▶ DATASET RECORDS
BEGIN
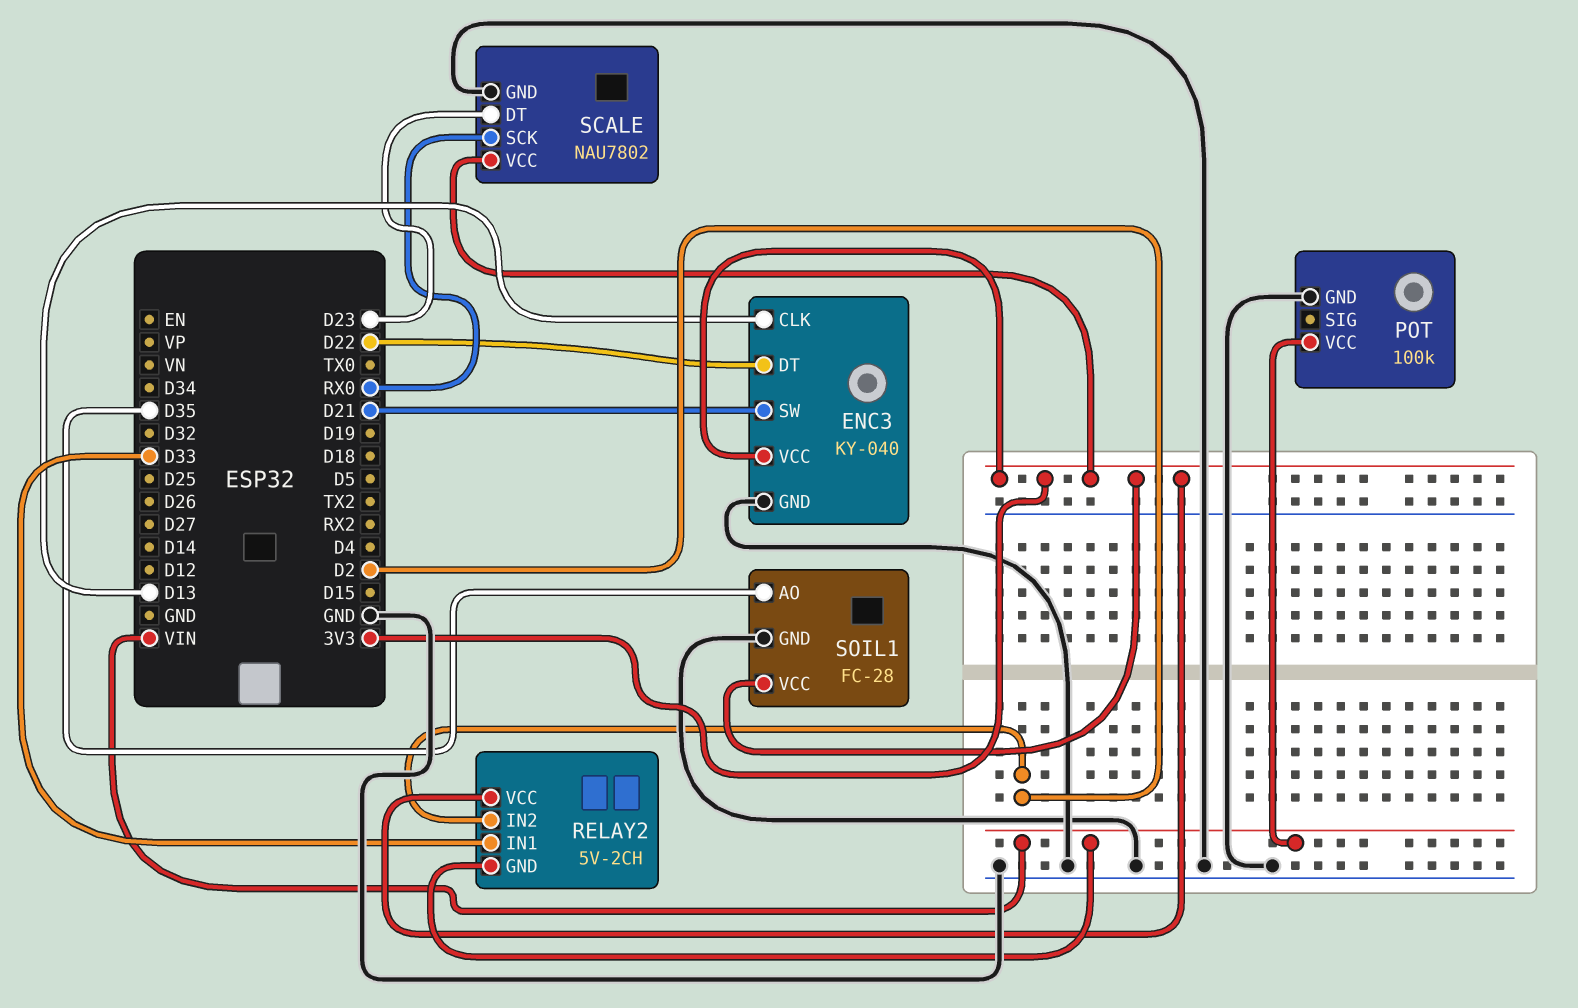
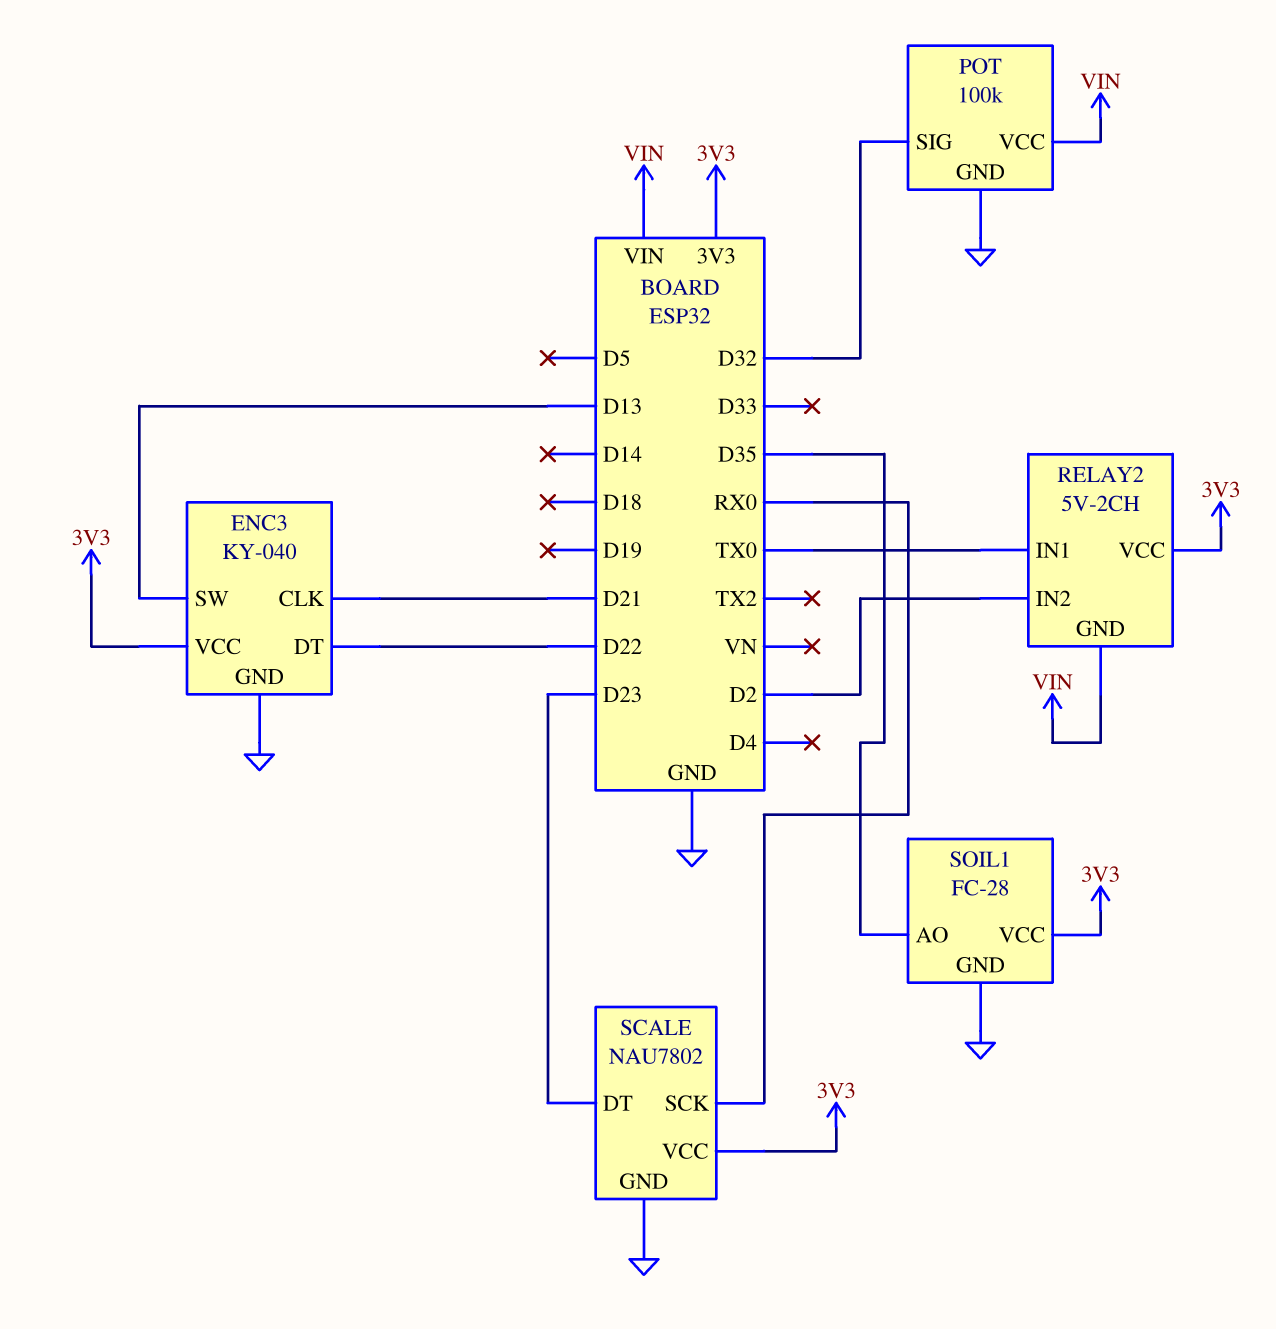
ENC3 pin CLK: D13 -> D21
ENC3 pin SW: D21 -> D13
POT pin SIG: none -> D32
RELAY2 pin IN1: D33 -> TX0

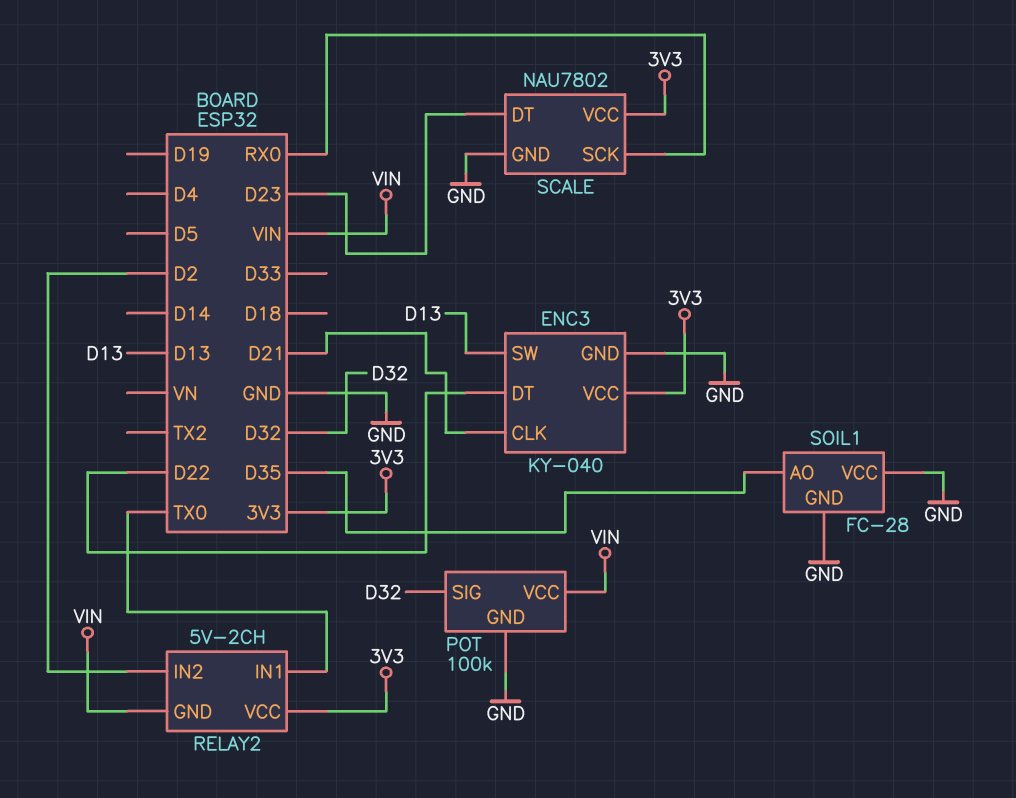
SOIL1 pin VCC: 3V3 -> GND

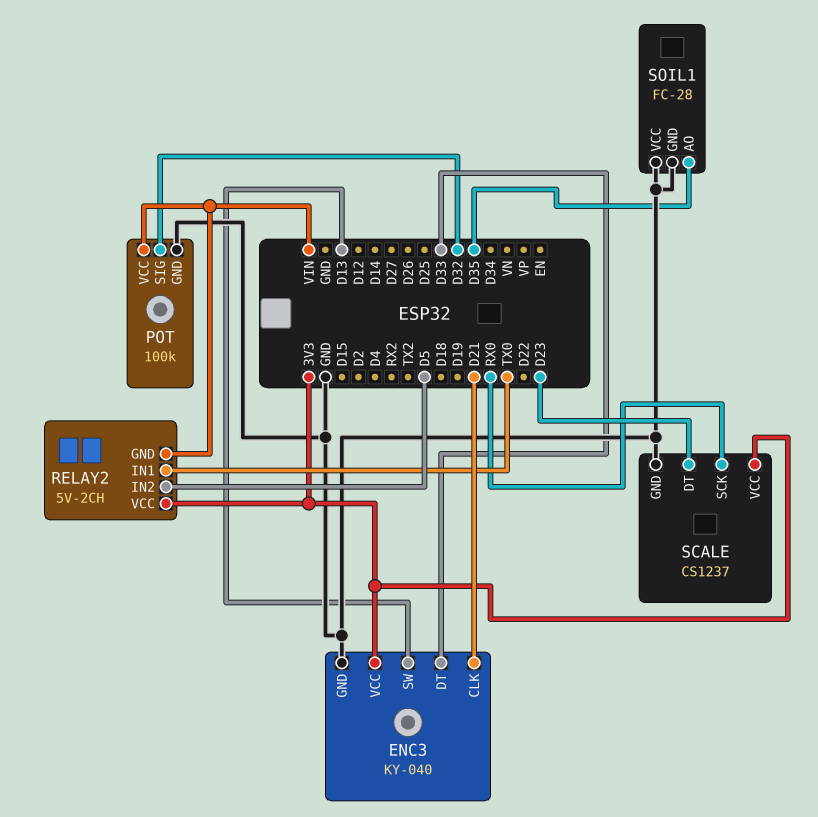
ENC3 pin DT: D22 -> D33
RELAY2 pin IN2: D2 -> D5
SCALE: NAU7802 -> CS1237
END
BEGIN
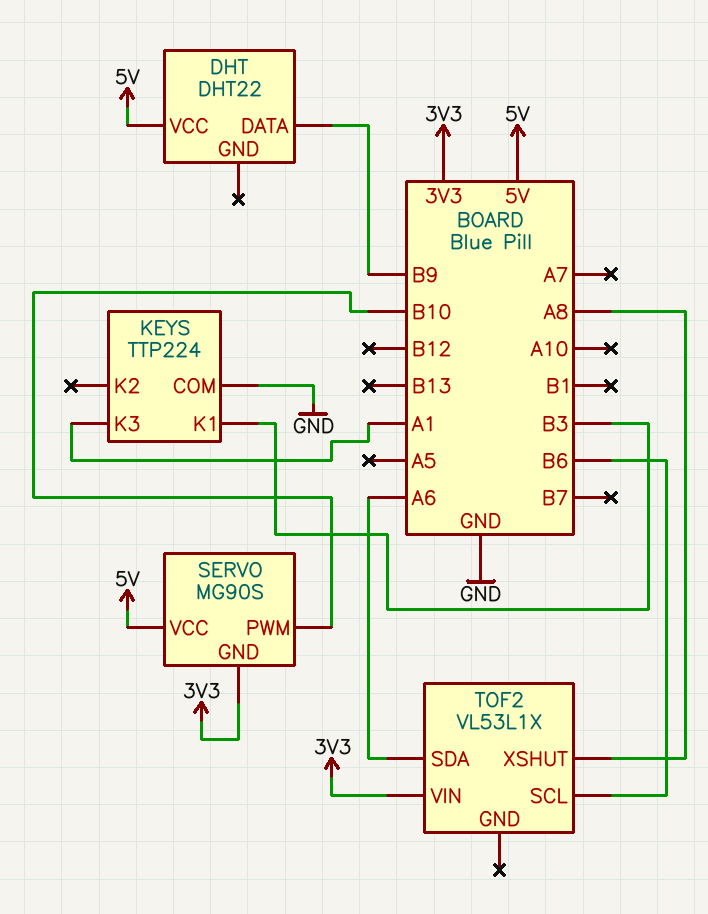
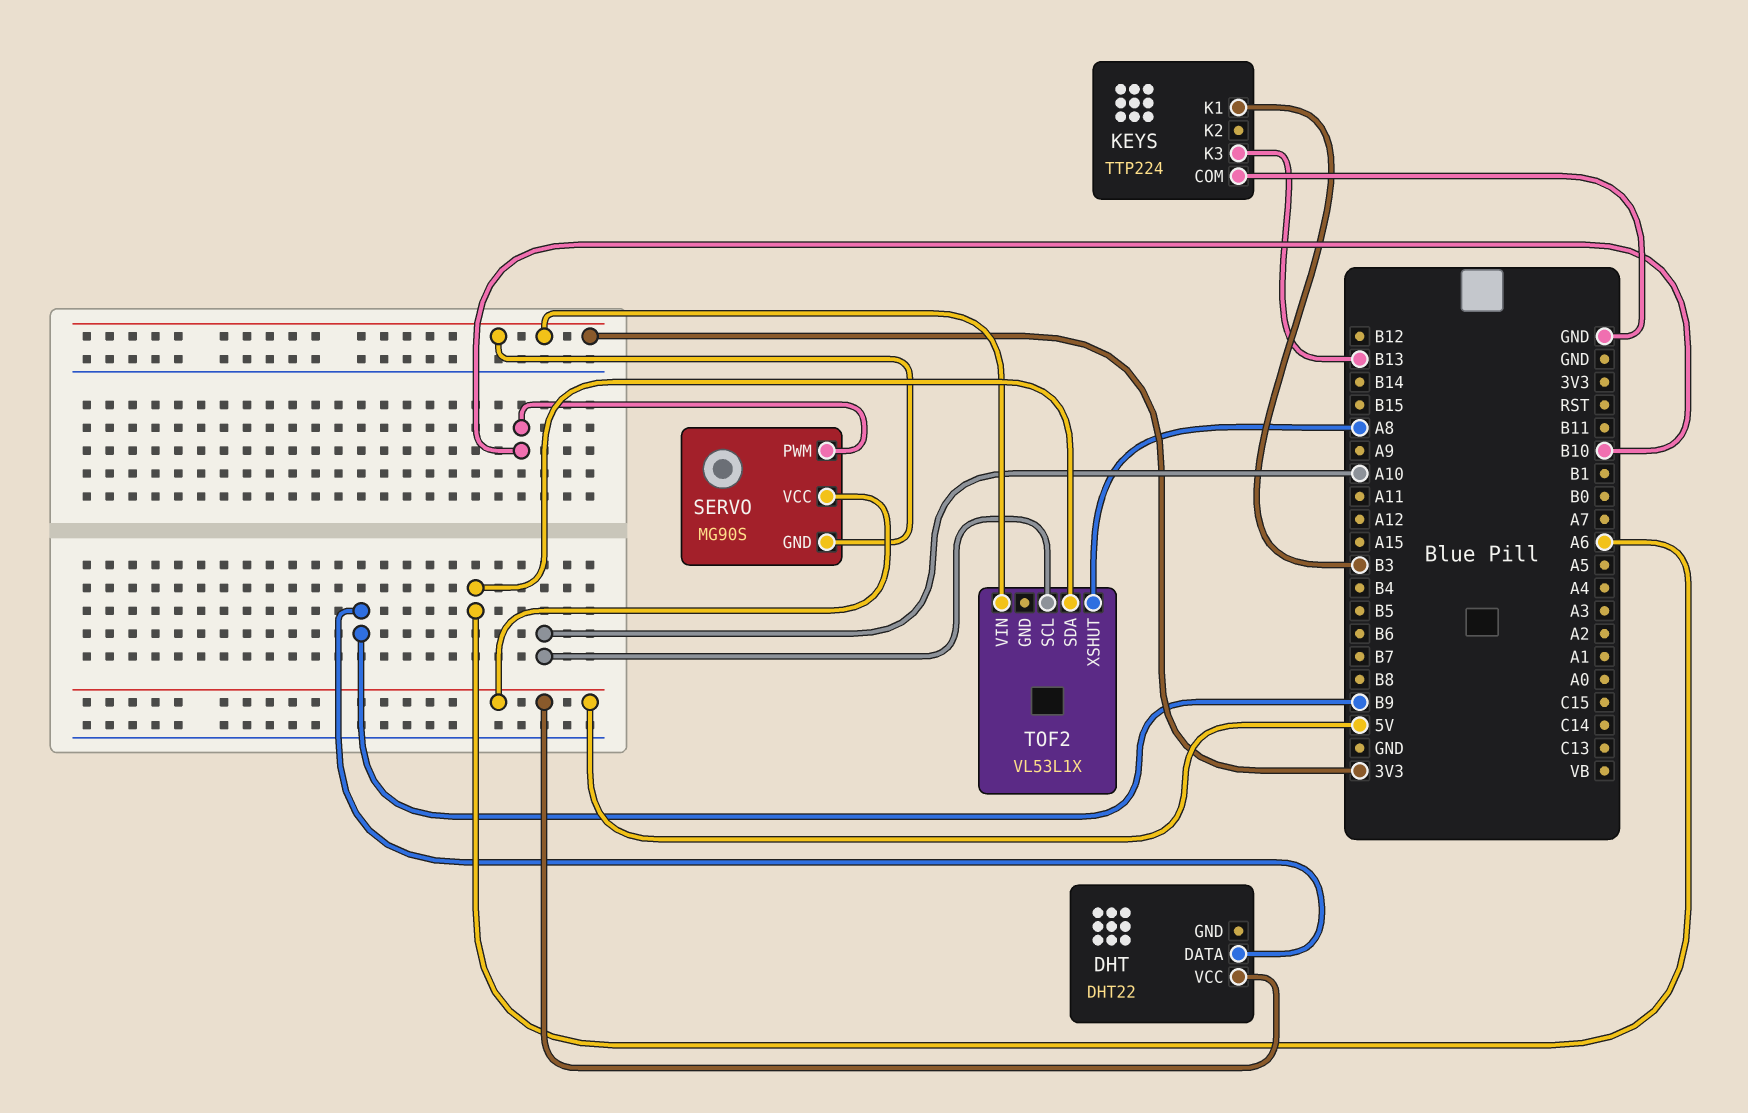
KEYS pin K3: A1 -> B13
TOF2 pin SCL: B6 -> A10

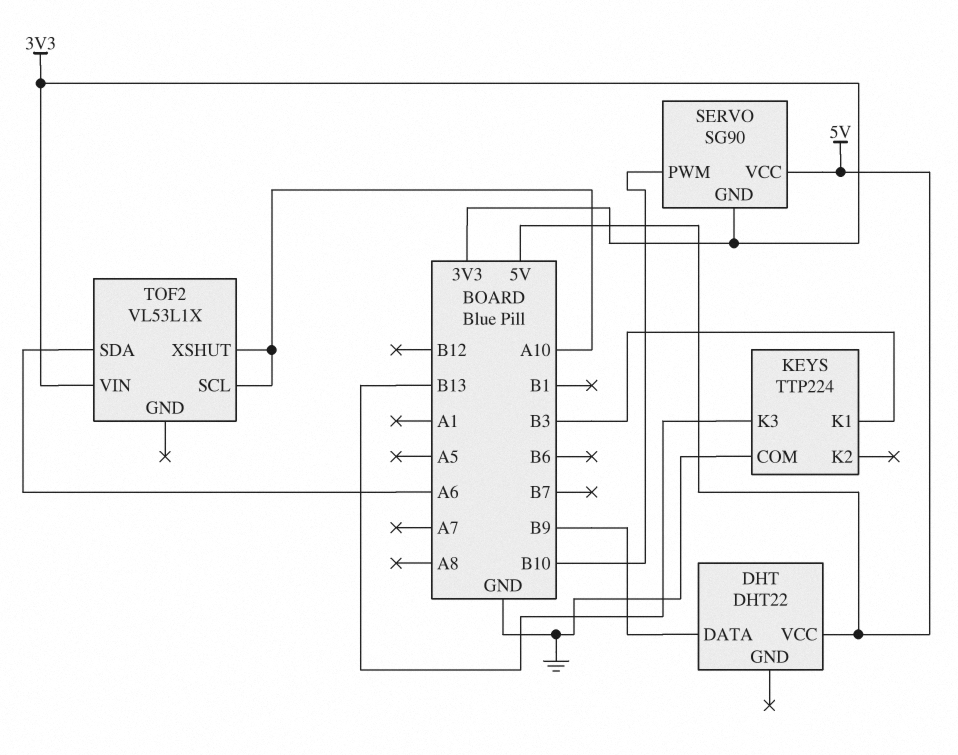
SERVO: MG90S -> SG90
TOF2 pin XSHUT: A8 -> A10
END
BEGIN
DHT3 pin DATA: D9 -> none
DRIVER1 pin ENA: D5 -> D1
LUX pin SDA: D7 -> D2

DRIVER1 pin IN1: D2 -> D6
END
Out of the records above, return only the lines from the one with "ENC3 pin SW: D21 -> D13" through the one with "SCALE: NAU7802 -> CS1237", exactly, and none of the pictures.

ENC3 pin SW: D21 -> D13
POT pin SIG: none -> D32
RELAY2 pin IN1: D33 -> TX0

SOIL1 pin VCC: 3V3 -> GND

ENC3 pin DT: D22 -> D33
RELAY2 pin IN2: D2 -> D5
SCALE: NAU7802 -> CS1237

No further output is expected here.